Copy every line of the data that includes the string "NAND".

### Records
-*-
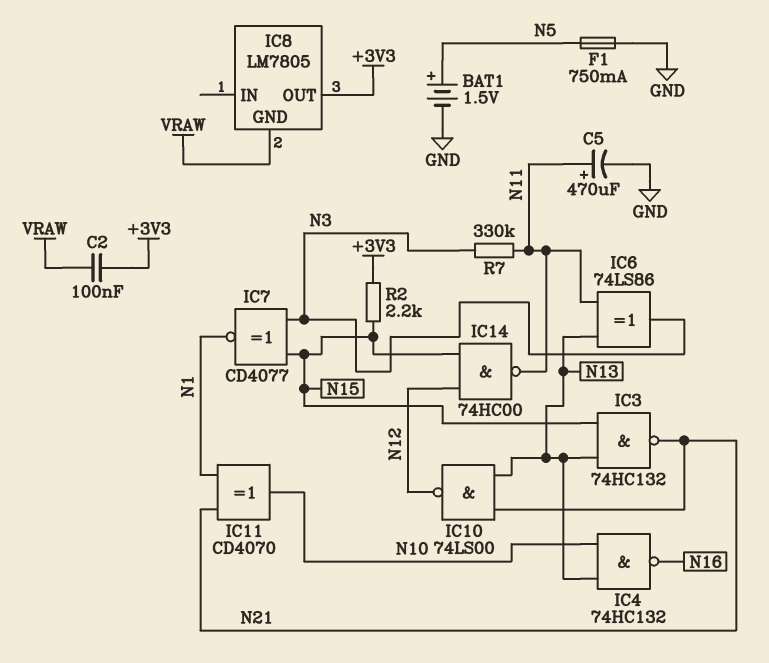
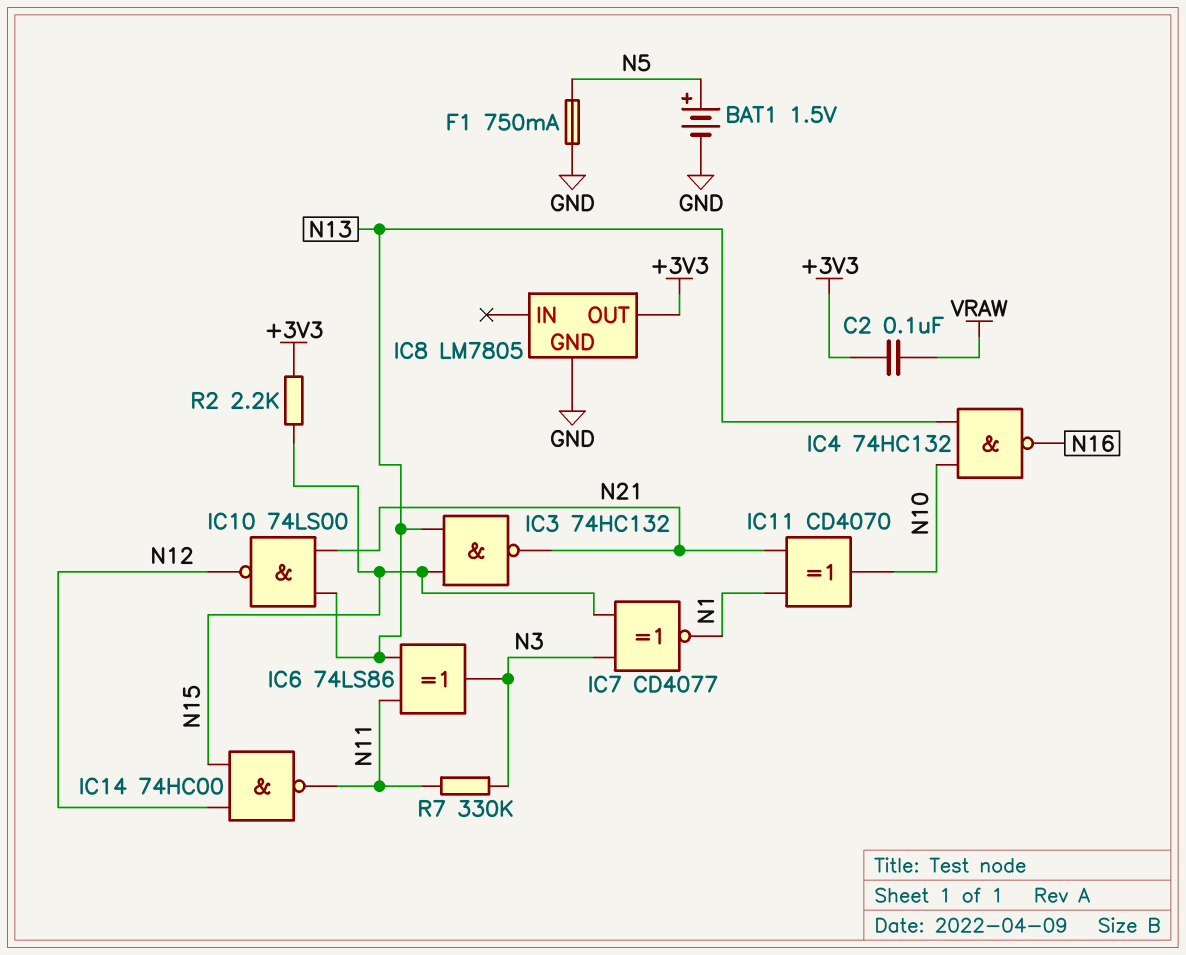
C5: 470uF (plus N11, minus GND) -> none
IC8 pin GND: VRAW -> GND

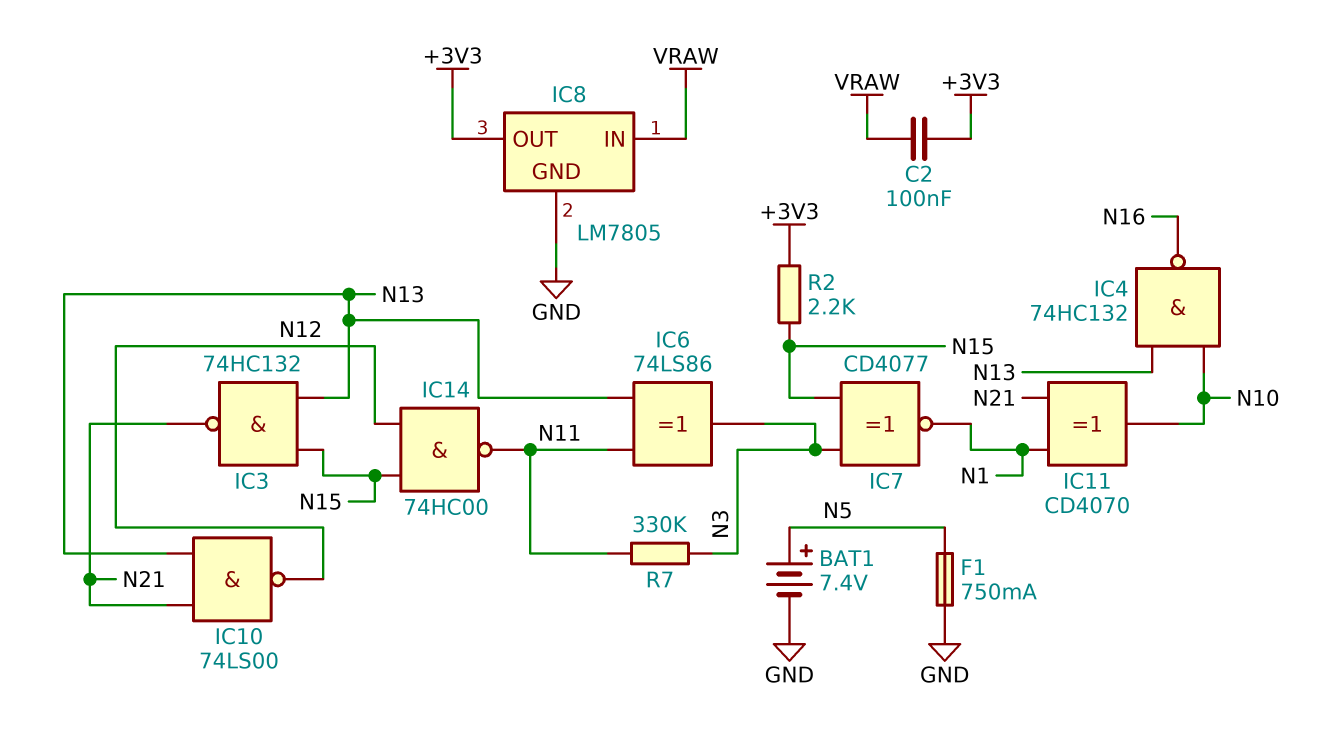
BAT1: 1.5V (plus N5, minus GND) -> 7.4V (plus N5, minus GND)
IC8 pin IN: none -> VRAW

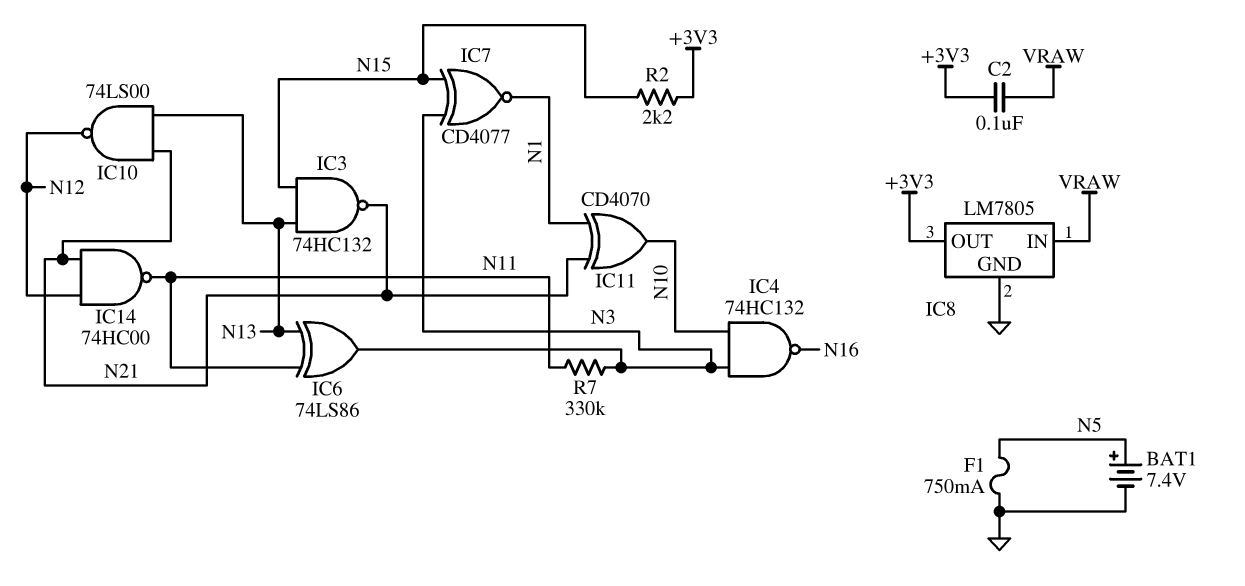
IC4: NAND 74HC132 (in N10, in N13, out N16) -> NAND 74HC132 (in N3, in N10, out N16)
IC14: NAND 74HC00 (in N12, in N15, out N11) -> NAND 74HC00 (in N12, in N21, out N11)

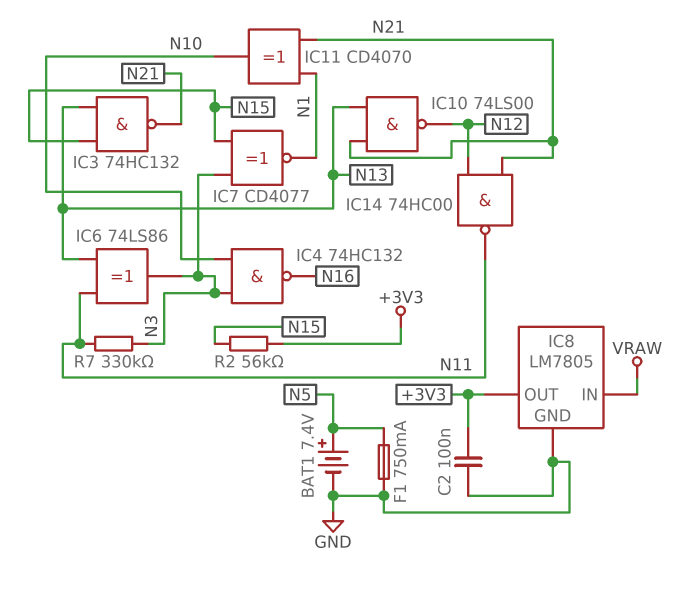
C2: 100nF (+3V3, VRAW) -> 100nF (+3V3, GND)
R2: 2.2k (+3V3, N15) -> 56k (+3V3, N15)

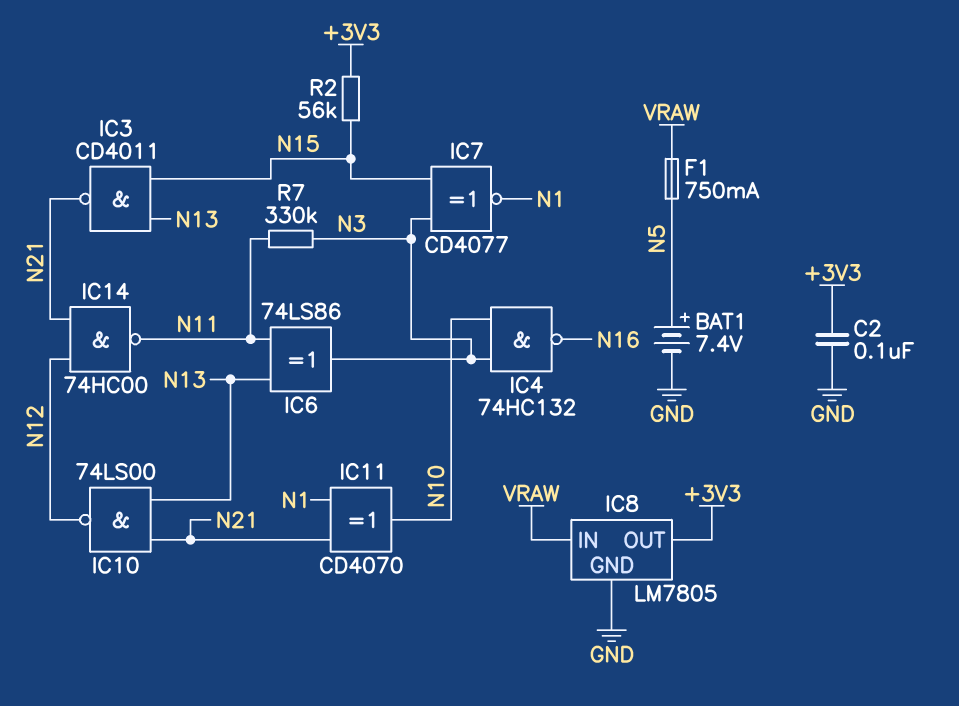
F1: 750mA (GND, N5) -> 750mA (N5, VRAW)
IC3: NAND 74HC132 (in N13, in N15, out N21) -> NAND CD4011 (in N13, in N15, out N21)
-*-
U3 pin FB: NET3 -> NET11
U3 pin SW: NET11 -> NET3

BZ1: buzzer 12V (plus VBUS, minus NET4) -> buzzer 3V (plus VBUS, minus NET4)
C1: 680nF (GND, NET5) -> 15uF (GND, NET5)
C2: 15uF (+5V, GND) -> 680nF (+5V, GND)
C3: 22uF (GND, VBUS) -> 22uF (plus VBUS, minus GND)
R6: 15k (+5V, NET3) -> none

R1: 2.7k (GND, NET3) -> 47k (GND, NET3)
-*-
### Answer area
IC4: NAND 74HC132 (in N10, in N13, out N16) -> NAND 74HC132 (in N3, in N10, out N16)
IC14: NAND 74HC00 (in N12, in N15, out N11) -> NAND 74HC00 (in N12, in N21, out N11)
IC3: NAND 74HC132 (in N13, in N15, out N21) -> NAND CD4011 (in N13, in N15, out N21)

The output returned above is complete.